- [What needs to be done] Scan the data below for the string "tile". Show every line where it turns up.

- [Records supplied]
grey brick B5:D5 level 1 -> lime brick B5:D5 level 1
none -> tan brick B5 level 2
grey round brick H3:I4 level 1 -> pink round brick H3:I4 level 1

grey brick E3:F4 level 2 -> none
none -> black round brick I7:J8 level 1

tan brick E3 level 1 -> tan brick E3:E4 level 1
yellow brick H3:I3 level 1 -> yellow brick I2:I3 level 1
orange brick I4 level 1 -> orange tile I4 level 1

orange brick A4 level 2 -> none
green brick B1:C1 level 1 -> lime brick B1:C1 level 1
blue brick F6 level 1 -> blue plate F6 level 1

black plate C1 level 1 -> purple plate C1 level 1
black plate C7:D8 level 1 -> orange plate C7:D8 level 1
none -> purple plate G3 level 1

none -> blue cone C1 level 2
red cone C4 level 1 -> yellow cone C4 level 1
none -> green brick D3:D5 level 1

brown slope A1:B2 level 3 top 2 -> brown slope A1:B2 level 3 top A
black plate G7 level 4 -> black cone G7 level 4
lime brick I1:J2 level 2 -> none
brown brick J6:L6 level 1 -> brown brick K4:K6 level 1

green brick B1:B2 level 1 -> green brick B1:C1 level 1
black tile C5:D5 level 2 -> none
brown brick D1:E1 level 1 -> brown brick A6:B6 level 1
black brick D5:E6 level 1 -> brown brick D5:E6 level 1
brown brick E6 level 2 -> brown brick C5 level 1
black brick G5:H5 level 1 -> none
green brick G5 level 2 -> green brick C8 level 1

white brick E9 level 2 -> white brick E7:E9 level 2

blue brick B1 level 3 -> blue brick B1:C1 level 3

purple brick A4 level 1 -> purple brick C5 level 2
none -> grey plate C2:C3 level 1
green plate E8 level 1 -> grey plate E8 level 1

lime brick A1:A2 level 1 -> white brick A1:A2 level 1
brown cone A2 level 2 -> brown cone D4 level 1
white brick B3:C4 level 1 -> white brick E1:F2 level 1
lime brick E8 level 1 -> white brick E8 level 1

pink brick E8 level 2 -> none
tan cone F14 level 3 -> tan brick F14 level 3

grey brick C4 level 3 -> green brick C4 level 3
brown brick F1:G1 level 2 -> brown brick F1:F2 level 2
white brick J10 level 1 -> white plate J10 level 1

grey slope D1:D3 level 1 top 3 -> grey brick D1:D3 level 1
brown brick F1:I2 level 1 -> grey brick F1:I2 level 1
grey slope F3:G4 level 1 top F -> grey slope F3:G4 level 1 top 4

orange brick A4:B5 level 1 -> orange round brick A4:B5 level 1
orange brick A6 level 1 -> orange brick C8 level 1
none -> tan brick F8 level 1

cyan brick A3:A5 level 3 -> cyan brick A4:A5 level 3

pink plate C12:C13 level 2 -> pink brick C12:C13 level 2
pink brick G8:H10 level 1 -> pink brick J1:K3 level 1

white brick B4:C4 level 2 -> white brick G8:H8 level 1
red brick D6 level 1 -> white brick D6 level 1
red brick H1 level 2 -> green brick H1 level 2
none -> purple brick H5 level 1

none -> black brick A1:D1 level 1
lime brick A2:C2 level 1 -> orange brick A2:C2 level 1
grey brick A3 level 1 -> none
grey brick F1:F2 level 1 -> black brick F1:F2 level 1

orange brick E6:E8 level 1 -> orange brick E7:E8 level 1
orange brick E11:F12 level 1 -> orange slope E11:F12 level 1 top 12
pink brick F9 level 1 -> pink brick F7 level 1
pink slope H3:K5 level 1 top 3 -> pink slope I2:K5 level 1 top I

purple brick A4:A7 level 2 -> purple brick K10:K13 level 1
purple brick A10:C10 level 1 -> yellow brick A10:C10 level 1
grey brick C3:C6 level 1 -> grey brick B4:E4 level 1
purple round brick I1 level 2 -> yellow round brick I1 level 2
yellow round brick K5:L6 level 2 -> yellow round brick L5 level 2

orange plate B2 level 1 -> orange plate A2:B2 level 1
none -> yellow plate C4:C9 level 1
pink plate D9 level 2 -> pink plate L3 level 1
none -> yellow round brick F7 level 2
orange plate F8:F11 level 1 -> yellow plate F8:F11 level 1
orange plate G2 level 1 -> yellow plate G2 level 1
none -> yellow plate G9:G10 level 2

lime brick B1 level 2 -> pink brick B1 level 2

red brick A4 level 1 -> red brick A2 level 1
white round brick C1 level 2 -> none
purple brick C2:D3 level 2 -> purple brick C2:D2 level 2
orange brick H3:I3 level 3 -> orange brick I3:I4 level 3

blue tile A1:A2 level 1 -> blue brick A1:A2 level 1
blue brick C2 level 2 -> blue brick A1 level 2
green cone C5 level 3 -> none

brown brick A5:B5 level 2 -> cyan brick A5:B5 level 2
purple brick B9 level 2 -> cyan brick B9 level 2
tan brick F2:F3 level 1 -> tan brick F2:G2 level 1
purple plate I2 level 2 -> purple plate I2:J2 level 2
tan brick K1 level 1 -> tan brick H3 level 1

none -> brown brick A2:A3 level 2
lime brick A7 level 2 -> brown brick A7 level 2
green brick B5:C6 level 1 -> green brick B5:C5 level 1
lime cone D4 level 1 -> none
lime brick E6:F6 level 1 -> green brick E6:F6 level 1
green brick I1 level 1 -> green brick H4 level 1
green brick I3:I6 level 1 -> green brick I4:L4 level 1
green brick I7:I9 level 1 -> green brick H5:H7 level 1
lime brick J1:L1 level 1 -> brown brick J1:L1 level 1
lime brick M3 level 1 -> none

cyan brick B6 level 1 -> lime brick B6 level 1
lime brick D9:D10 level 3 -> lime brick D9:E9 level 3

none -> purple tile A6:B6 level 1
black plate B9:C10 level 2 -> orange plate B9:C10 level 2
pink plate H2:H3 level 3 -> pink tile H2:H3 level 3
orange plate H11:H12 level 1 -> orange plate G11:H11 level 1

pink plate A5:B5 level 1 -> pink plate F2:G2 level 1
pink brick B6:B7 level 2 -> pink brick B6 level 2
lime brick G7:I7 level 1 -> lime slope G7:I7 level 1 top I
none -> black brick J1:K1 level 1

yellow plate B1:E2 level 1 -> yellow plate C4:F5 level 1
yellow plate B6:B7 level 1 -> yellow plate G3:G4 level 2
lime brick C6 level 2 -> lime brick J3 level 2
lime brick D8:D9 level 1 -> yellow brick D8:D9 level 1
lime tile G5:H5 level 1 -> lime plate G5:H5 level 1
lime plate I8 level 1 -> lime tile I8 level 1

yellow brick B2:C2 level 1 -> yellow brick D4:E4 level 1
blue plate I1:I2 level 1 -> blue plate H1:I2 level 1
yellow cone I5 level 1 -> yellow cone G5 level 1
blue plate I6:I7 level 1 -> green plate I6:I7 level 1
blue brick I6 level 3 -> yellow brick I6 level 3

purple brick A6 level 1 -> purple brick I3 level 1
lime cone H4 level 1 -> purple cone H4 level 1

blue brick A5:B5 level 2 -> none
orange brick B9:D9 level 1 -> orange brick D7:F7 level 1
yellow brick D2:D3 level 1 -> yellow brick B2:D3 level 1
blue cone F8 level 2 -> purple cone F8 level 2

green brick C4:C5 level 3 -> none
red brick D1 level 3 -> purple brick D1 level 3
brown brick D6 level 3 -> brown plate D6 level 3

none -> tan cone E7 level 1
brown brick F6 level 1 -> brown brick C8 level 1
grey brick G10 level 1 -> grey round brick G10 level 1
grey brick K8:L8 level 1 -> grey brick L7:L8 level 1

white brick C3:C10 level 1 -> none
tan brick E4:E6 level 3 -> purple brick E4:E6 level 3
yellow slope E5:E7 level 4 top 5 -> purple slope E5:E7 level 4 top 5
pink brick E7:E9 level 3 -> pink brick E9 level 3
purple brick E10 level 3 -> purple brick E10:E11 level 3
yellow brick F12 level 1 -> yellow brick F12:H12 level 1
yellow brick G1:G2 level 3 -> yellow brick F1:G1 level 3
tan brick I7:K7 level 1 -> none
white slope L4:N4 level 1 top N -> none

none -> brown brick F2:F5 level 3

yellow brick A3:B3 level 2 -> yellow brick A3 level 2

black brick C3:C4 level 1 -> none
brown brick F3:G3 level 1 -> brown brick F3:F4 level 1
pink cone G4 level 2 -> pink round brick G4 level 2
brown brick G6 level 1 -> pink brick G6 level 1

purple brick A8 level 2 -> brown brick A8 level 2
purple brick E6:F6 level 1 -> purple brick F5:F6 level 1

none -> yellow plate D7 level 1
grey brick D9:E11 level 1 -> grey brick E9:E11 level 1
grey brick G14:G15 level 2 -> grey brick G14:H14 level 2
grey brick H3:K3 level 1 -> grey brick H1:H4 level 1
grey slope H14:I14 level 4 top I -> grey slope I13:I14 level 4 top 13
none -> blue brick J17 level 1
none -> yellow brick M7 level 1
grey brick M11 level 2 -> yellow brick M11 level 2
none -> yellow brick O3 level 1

- [Response to the task]
orange brick I4 level 1 -> orange tile I4 level 1
black tile C5:D5 level 2 -> none
blue tile A1:A2 level 1 -> blue brick A1:A2 level 1
none -> purple tile A6:B6 level 1
pink plate H2:H3 level 3 -> pink tile H2:H3 level 3
lime tile G5:H5 level 1 -> lime plate G5:H5 level 1
lime plate I8 level 1 -> lime tile I8 level 1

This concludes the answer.